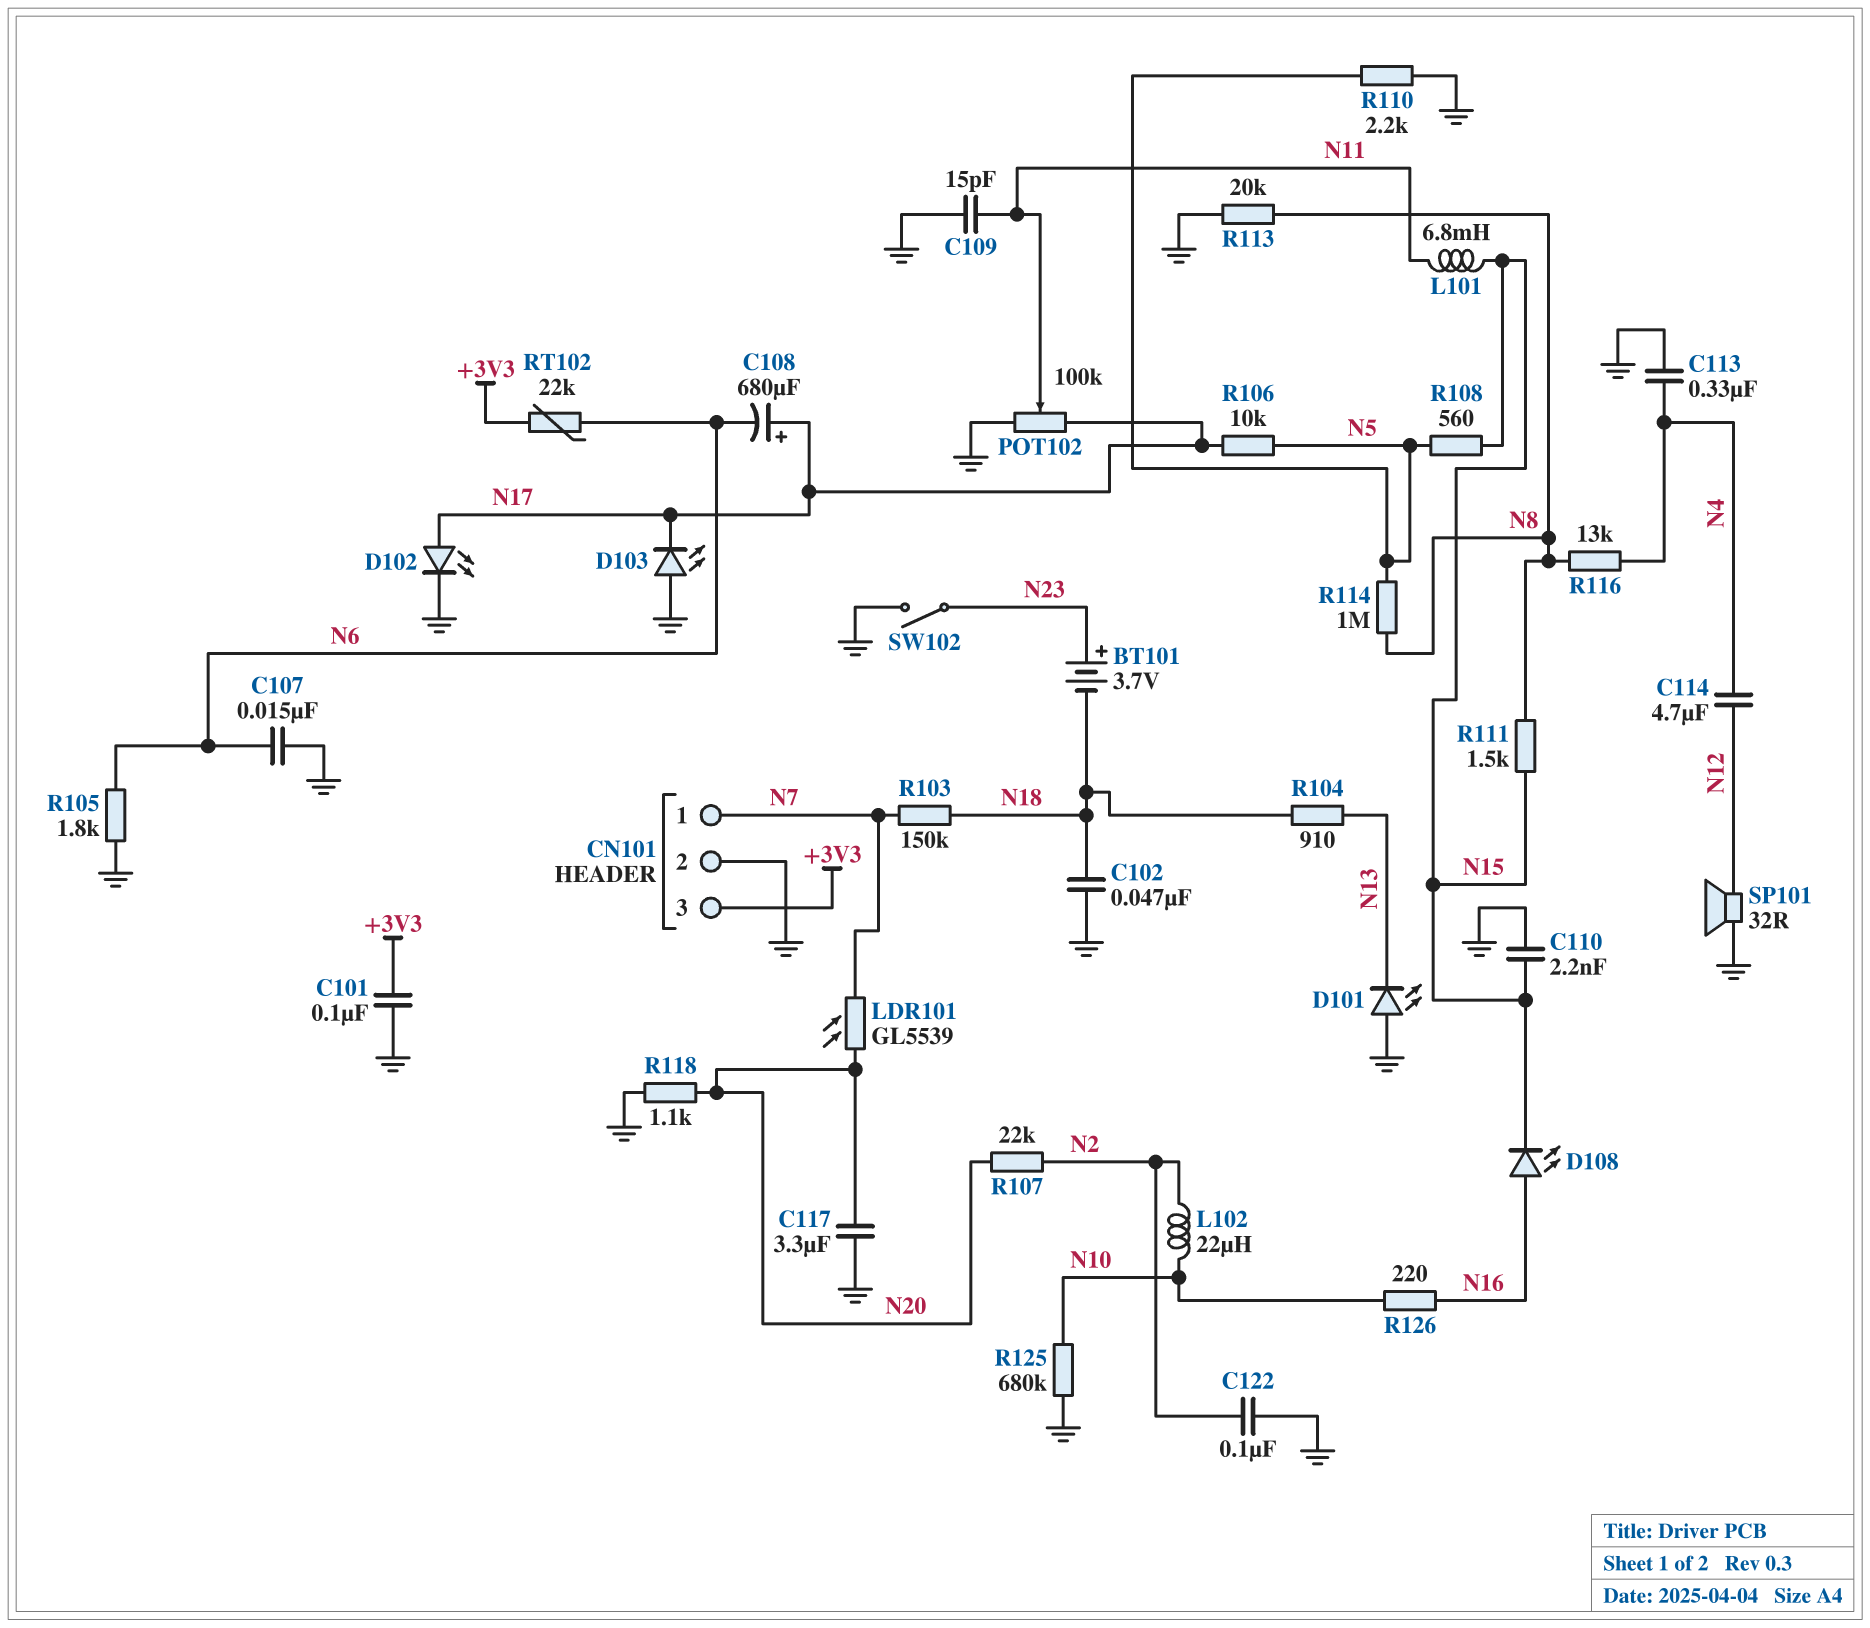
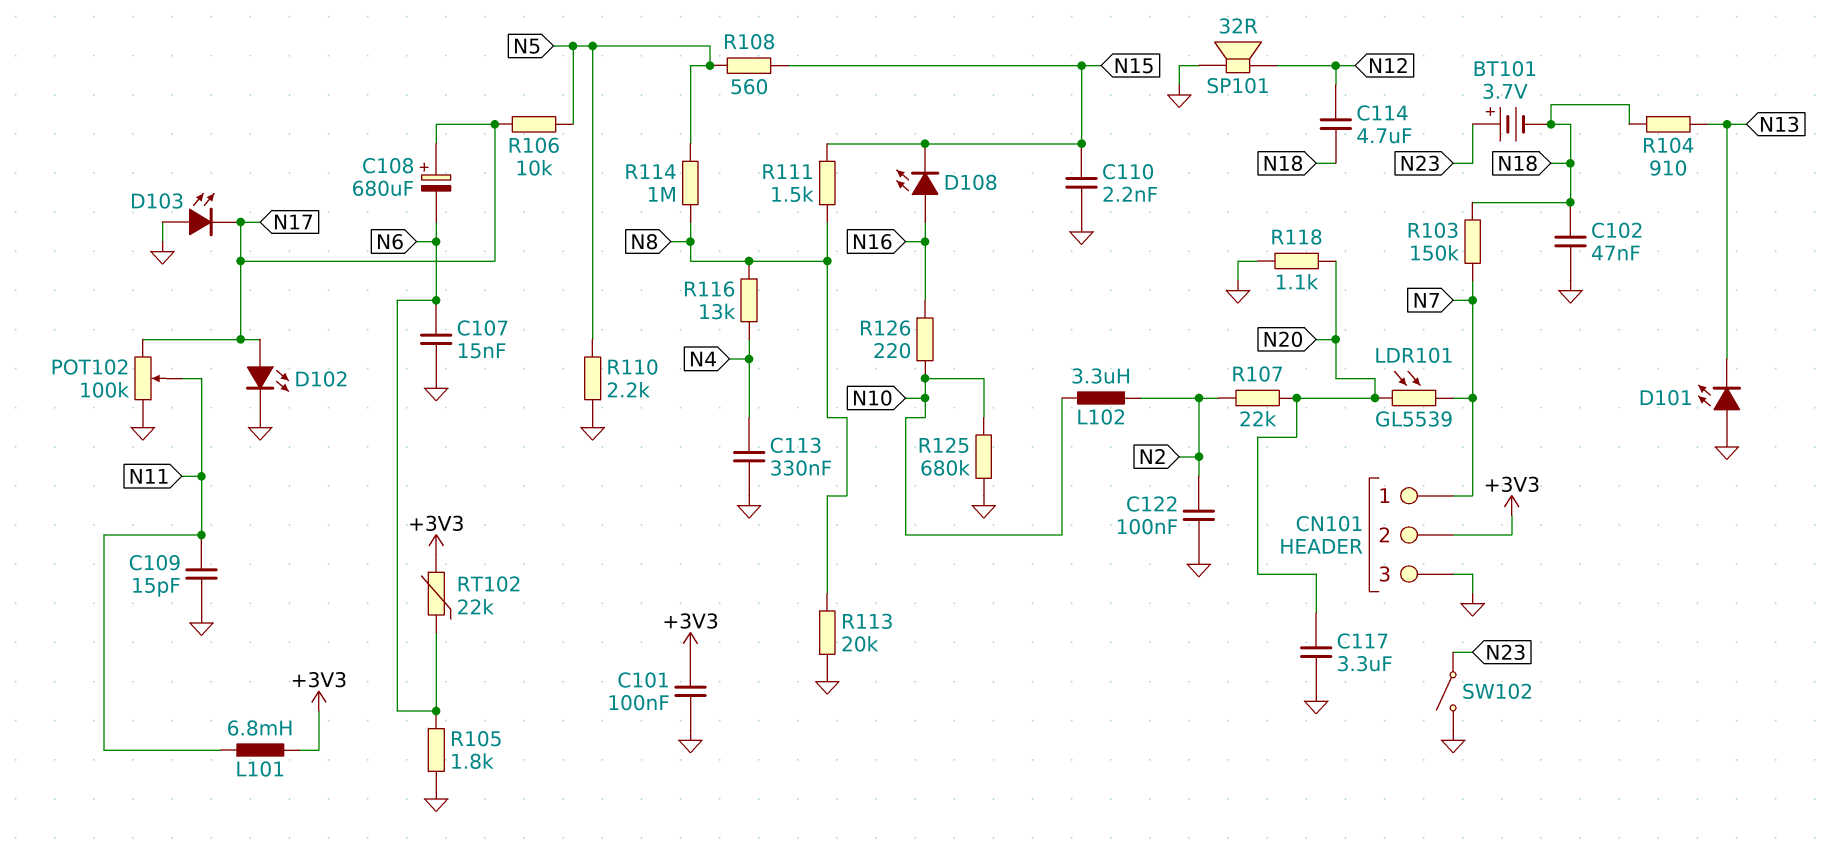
C114: 4.7uF (N4, N12) -> 4.7uF (N12, N18)
CN101 pin 2: GND -> +3V3
CN101 pin 3: +3V3 -> GND
L101: 6.8mH (N11, N15) -> 6.8mH (+3V3, N11)
L102: 22uH (N2, N10) -> 3.3uH (N2, N10)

**Problem statement**
Begin with the line that holds "CN101 pin 2: GND -> +3V3" and write out each line from there to the end of the material, exactly as it stands. Include nothing else.

**Answer to the exercise**
CN101 pin 2: GND -> +3V3
CN101 pin 3: +3V3 -> GND
L101: 6.8mH (N11, N15) -> 6.8mH (+3V3, N11)
L102: 22uH (N2, N10) -> 3.3uH (N2, N10)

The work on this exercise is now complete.